**ENTRIES SUPPLIED:**
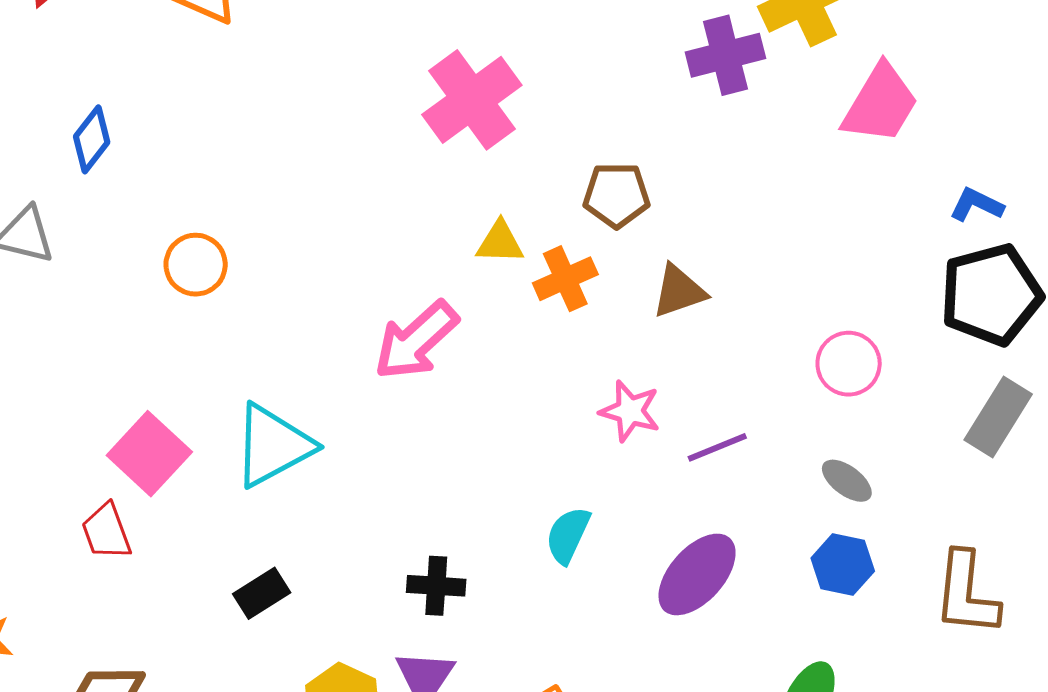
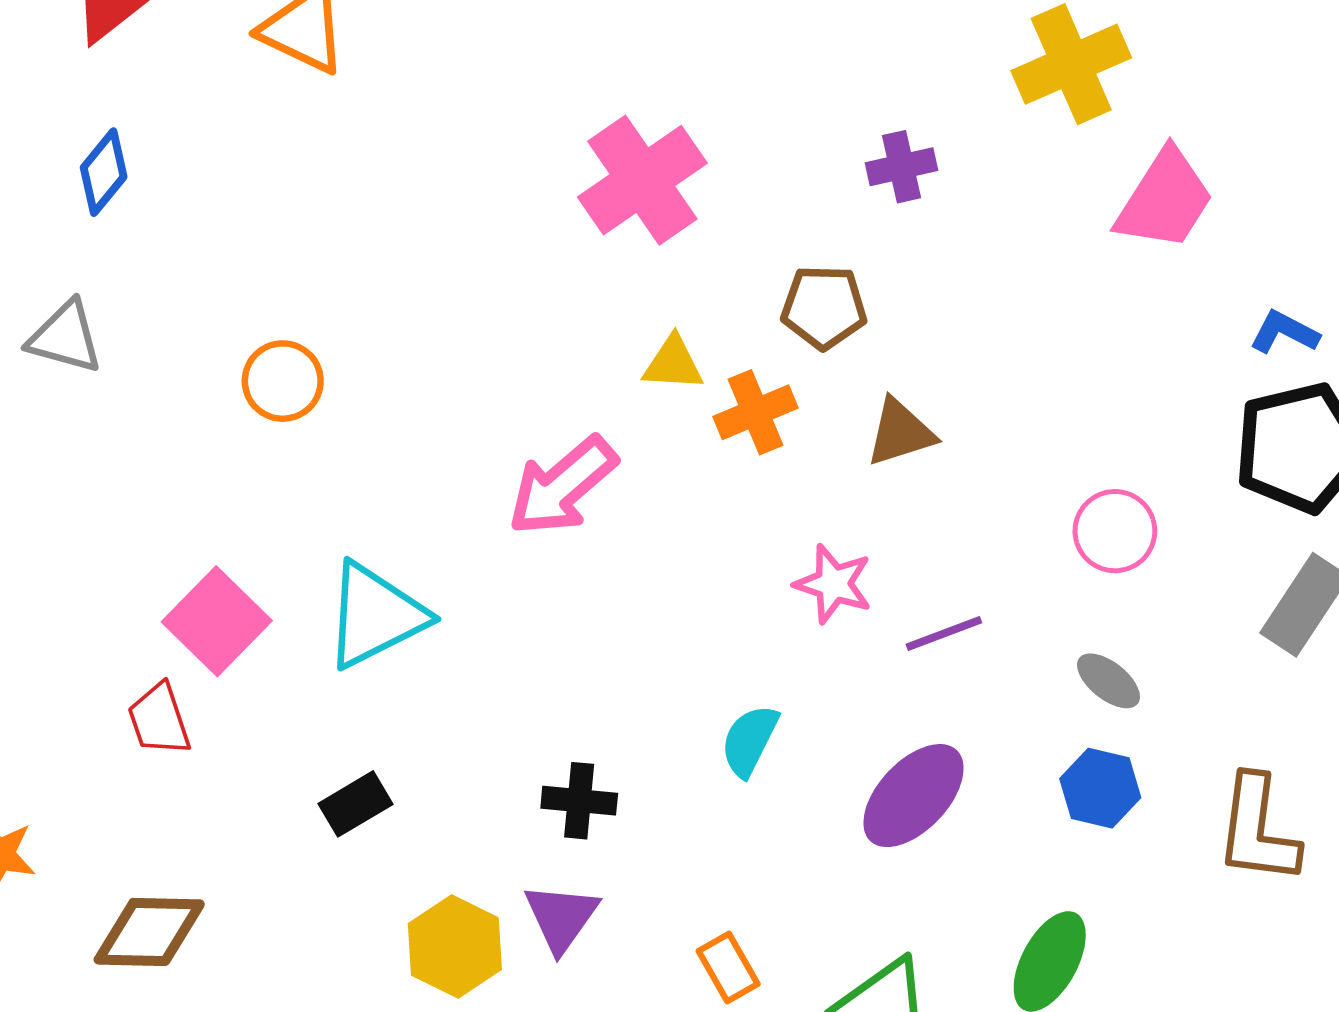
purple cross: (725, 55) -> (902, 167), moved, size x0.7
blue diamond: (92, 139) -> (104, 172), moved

* * *

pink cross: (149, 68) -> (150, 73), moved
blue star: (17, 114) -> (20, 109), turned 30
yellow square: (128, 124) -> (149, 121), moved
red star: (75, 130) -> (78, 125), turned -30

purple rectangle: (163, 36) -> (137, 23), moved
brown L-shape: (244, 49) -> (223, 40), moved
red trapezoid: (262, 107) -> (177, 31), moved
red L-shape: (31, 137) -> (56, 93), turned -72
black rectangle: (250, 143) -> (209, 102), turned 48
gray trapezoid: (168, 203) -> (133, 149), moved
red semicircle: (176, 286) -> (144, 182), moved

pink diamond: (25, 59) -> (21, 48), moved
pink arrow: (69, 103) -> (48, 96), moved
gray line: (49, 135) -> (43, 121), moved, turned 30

==

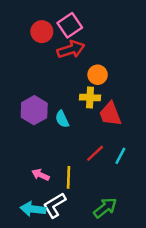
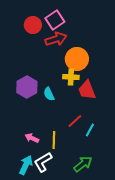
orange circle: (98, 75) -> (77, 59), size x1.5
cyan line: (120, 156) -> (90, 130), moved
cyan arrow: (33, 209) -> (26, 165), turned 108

**WORK REQUIRED:**
Please return the lines above that run from the line containing "yellow square: (128, 124)" to the line containing "gray line: (49, 135)", inclusive, exactly and with no other lines.

**OUTPUT BELOW:**
yellow square: (128, 124) -> (149, 121), moved
red star: (75, 130) -> (78, 125), turned -30

purple rectangle: (163, 36) -> (137, 23), moved
brown L-shape: (244, 49) -> (223, 40), moved
red trapezoid: (262, 107) -> (177, 31), moved
red L-shape: (31, 137) -> (56, 93), turned -72
black rectangle: (250, 143) -> (209, 102), turned 48
gray trapezoid: (168, 203) -> (133, 149), moved
red semicircle: (176, 286) -> (144, 182), moved

pink diamond: (25, 59) -> (21, 48), moved
pink arrow: (69, 103) -> (48, 96), moved
gray line: (49, 135) -> (43, 121), moved, turned 30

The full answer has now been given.